Every line from the start of the entries up to and including the one bearing "blue cross: rotated 12 degrees clockwise" must be printed verbatim, without the pictures.

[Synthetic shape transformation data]
· · · · ·

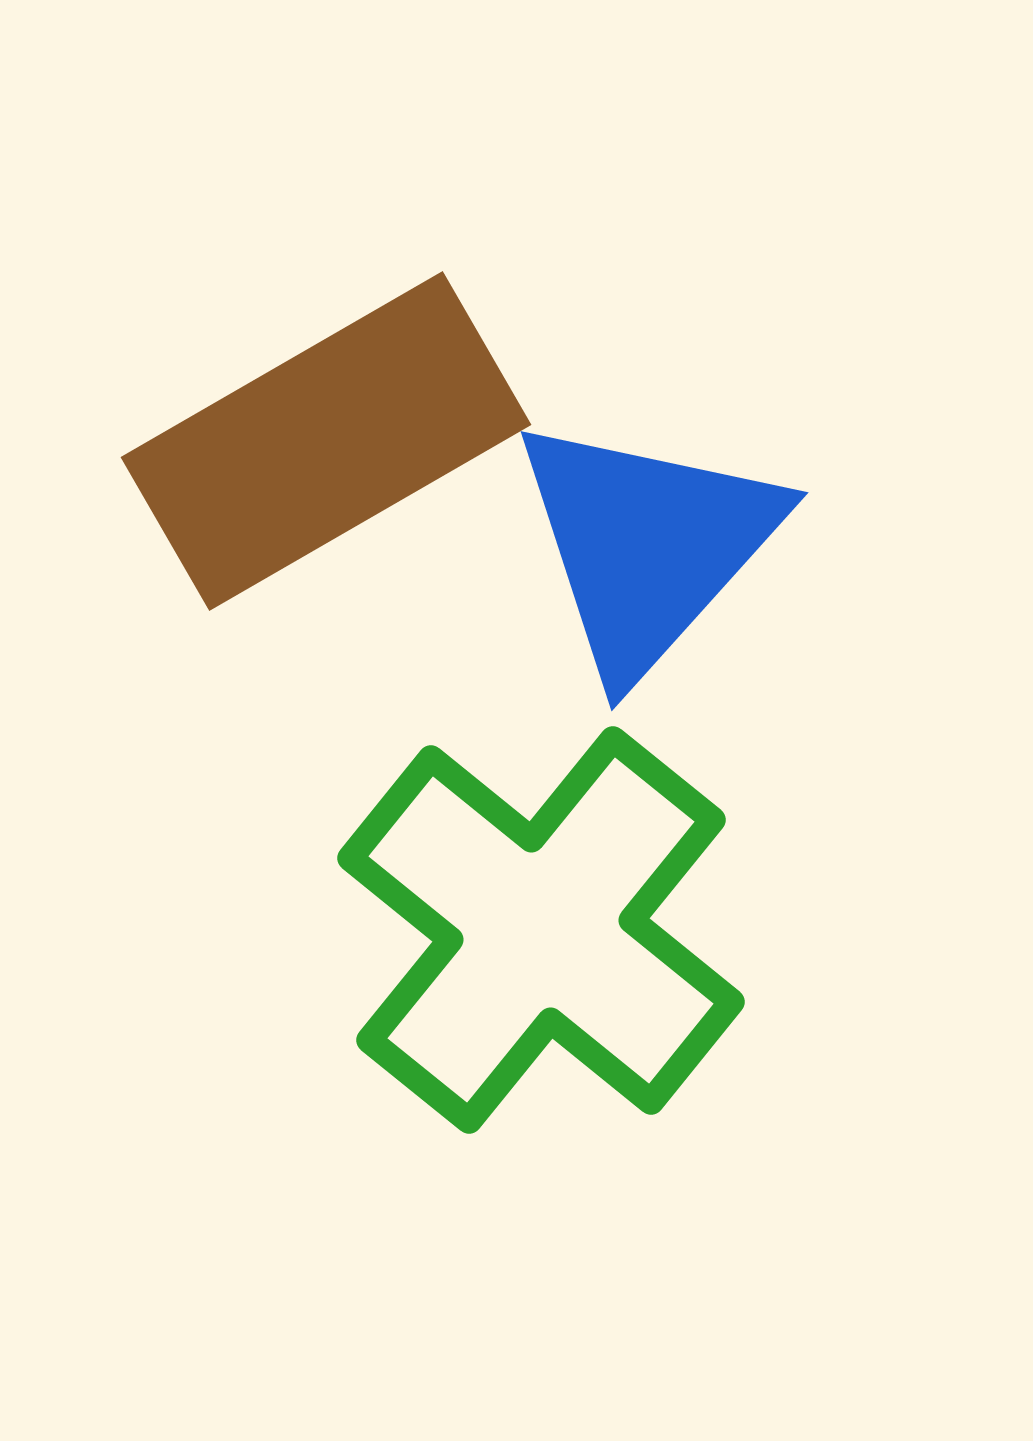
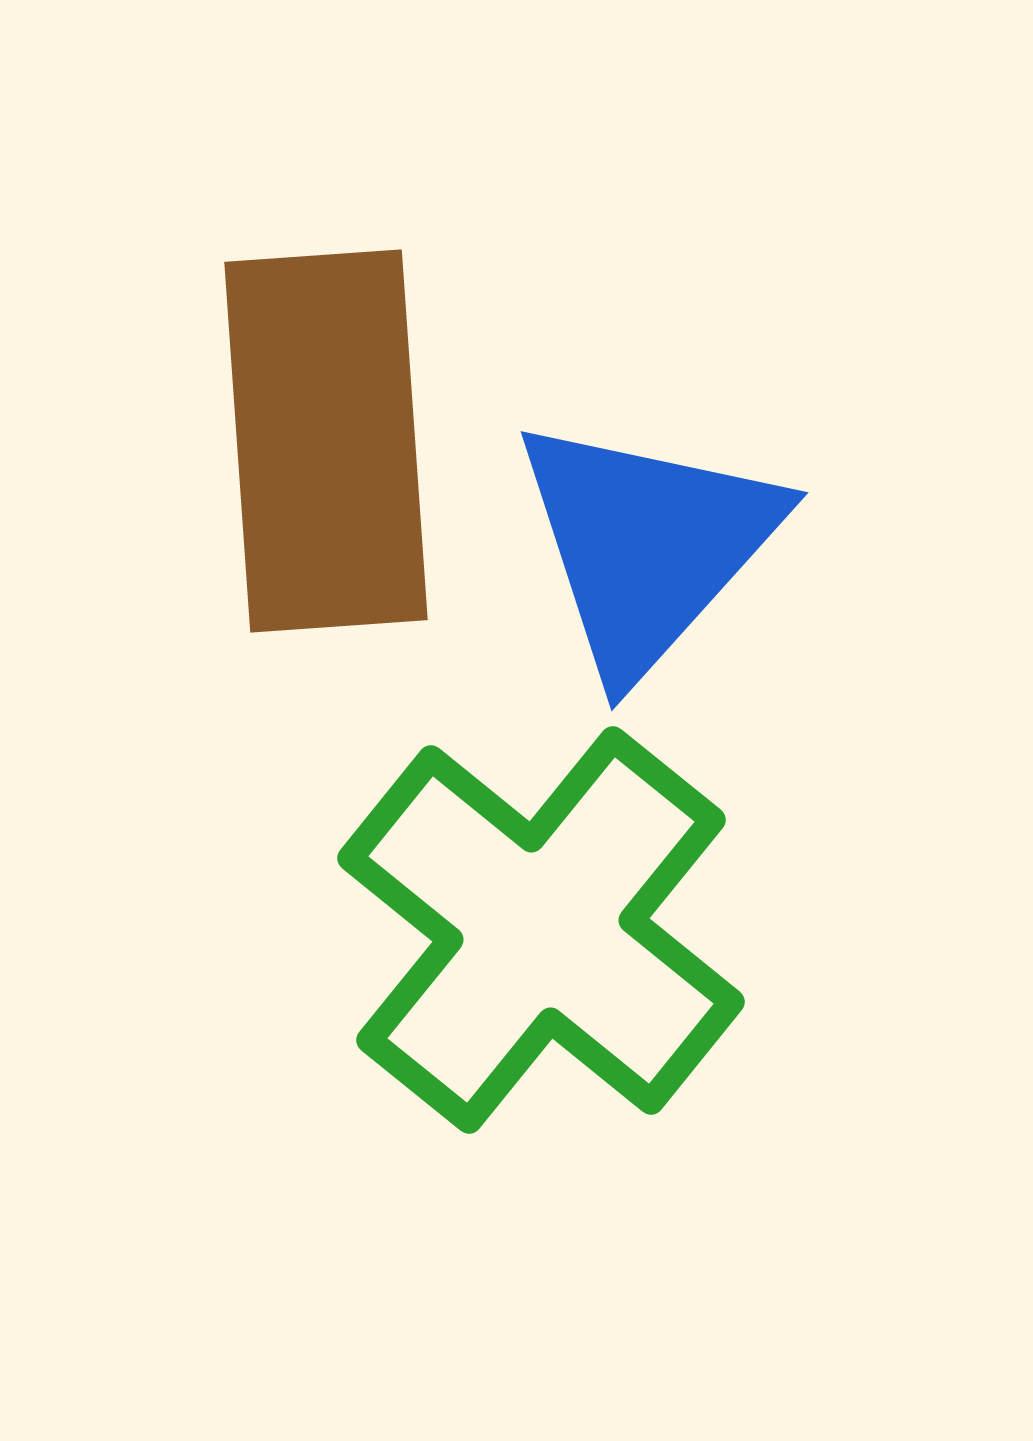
brown rectangle: rotated 64 degrees counterclockwise
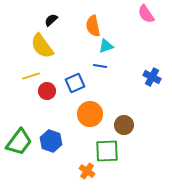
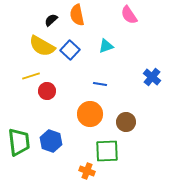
pink semicircle: moved 17 px left, 1 px down
orange semicircle: moved 16 px left, 11 px up
yellow semicircle: rotated 24 degrees counterclockwise
blue line: moved 18 px down
blue cross: rotated 12 degrees clockwise
blue square: moved 5 px left, 33 px up; rotated 24 degrees counterclockwise
brown circle: moved 2 px right, 3 px up
green trapezoid: rotated 44 degrees counterclockwise
orange cross: rotated 14 degrees counterclockwise
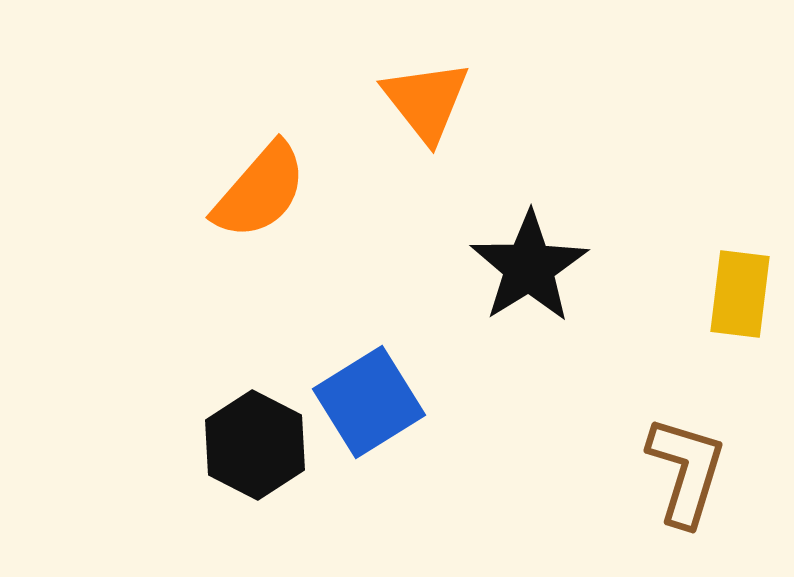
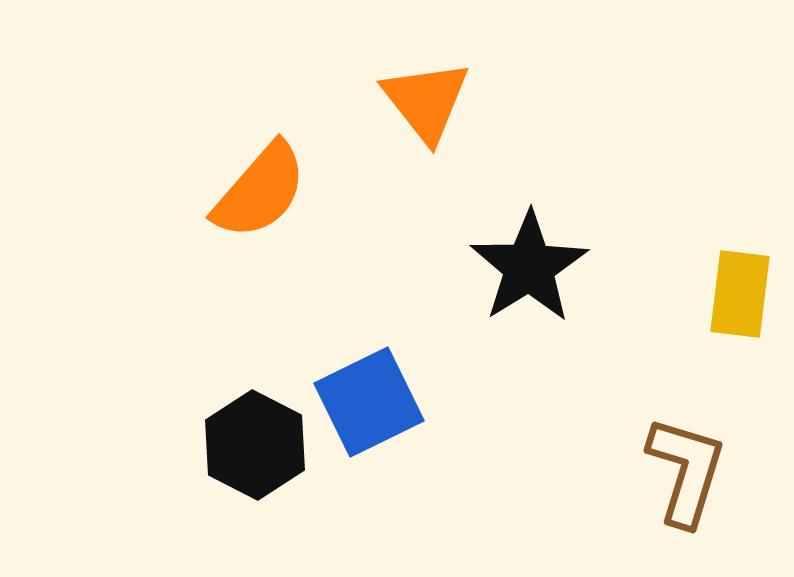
blue square: rotated 6 degrees clockwise
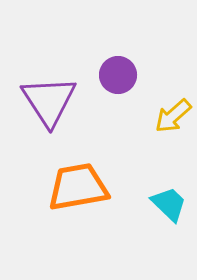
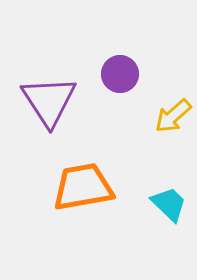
purple circle: moved 2 px right, 1 px up
orange trapezoid: moved 5 px right
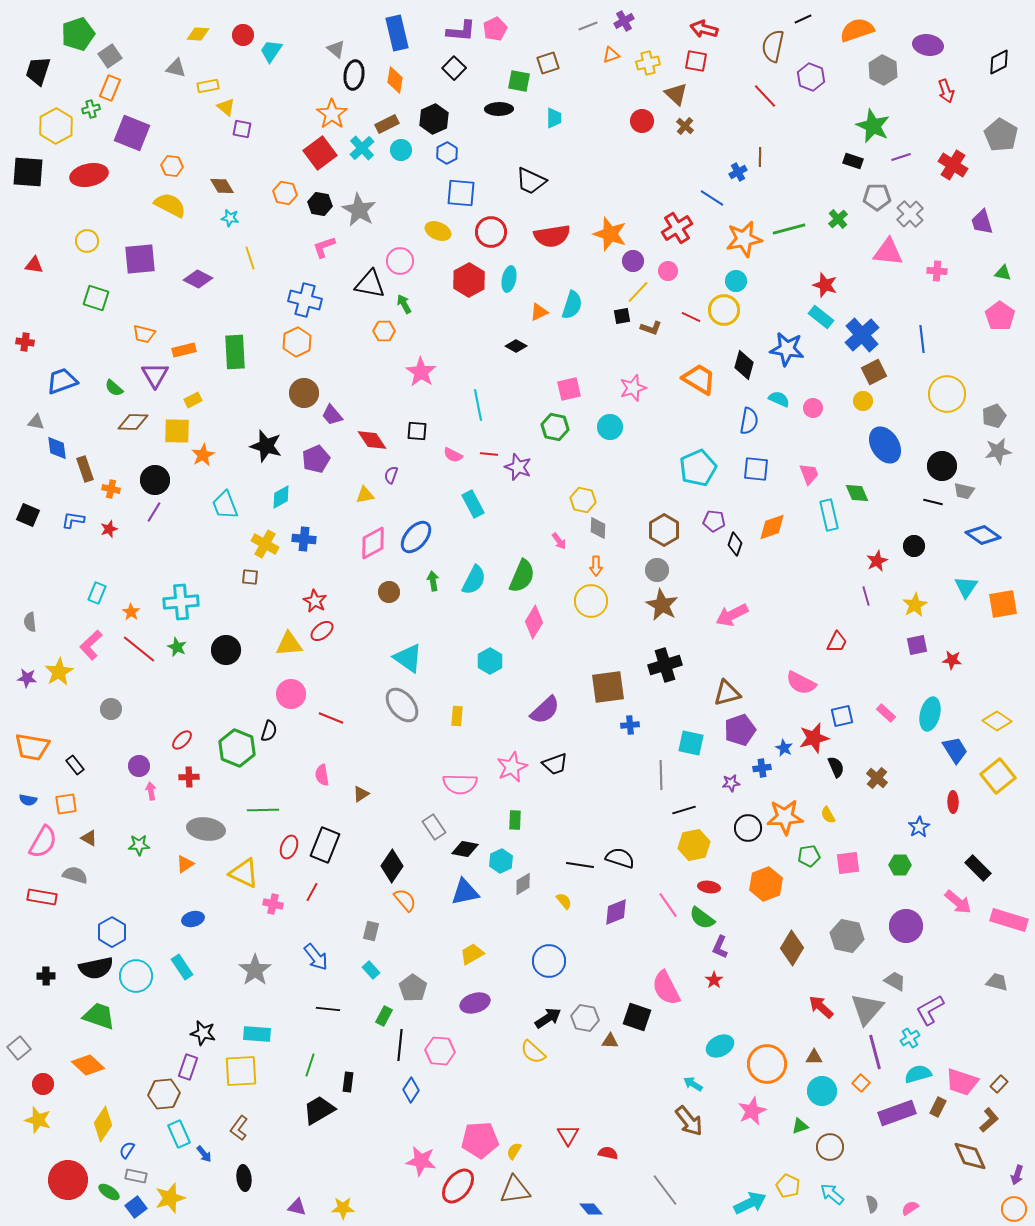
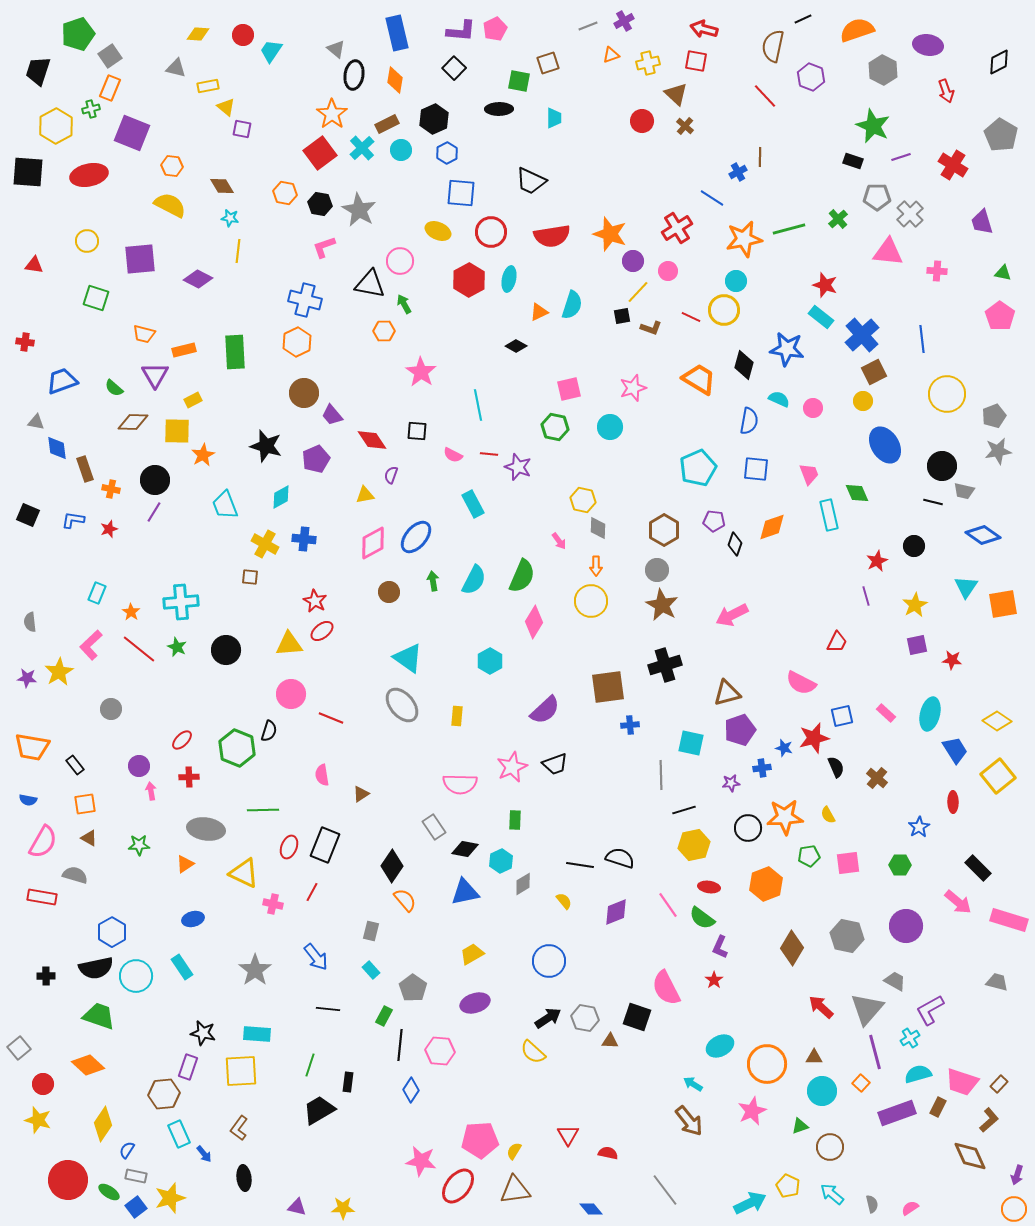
yellow line at (250, 258): moved 12 px left, 7 px up; rotated 25 degrees clockwise
blue star at (784, 748): rotated 12 degrees counterclockwise
orange square at (66, 804): moved 19 px right
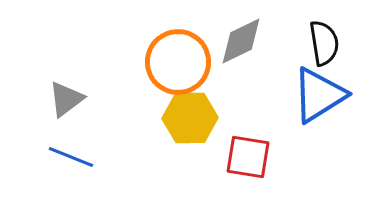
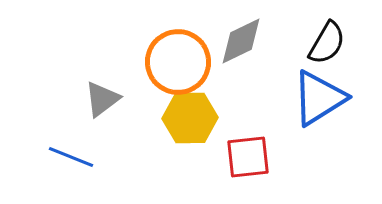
black semicircle: moved 3 px right; rotated 39 degrees clockwise
blue triangle: moved 3 px down
gray triangle: moved 36 px right
red square: rotated 15 degrees counterclockwise
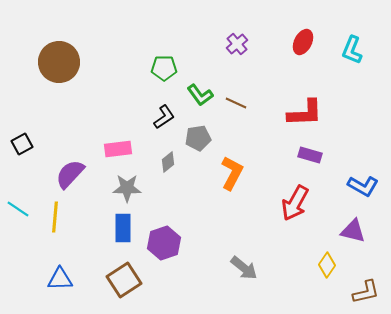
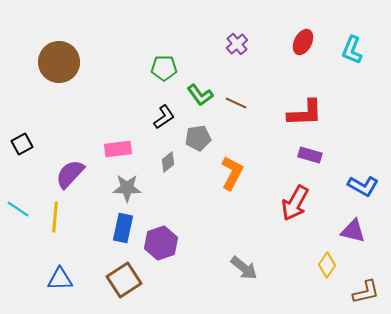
blue rectangle: rotated 12 degrees clockwise
purple hexagon: moved 3 px left
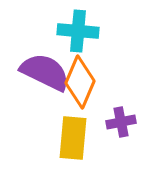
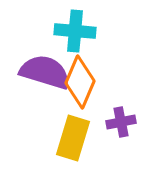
cyan cross: moved 3 px left
purple semicircle: rotated 9 degrees counterclockwise
yellow rectangle: rotated 12 degrees clockwise
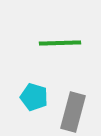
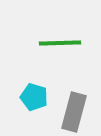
gray rectangle: moved 1 px right
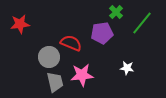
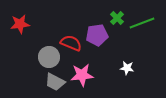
green cross: moved 1 px right, 6 px down
green line: rotated 30 degrees clockwise
purple pentagon: moved 5 px left, 2 px down
gray trapezoid: rotated 130 degrees clockwise
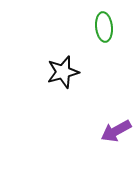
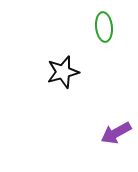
purple arrow: moved 2 px down
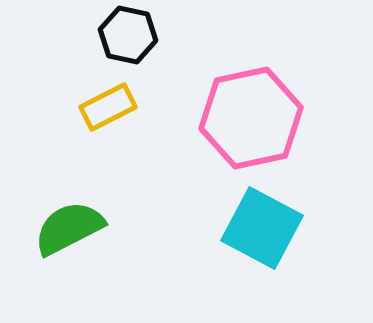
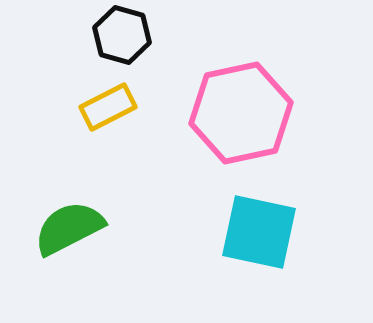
black hexagon: moved 6 px left; rotated 4 degrees clockwise
pink hexagon: moved 10 px left, 5 px up
cyan square: moved 3 px left, 4 px down; rotated 16 degrees counterclockwise
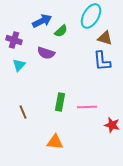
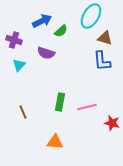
pink line: rotated 12 degrees counterclockwise
red star: moved 2 px up
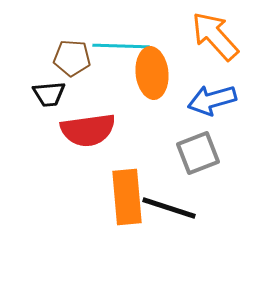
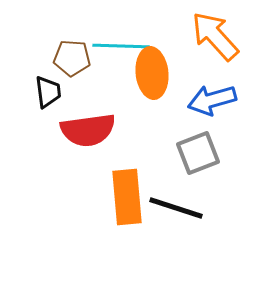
black trapezoid: moved 1 px left, 2 px up; rotated 92 degrees counterclockwise
black line: moved 7 px right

· · · · ·

### Response area
brown rectangle: rotated 64 degrees counterclockwise
pink semicircle: moved 17 px left, 1 px down
orange semicircle: moved 16 px left, 11 px up
yellow semicircle: rotated 24 degrees counterclockwise
blue line: moved 18 px down
blue cross: rotated 12 degrees clockwise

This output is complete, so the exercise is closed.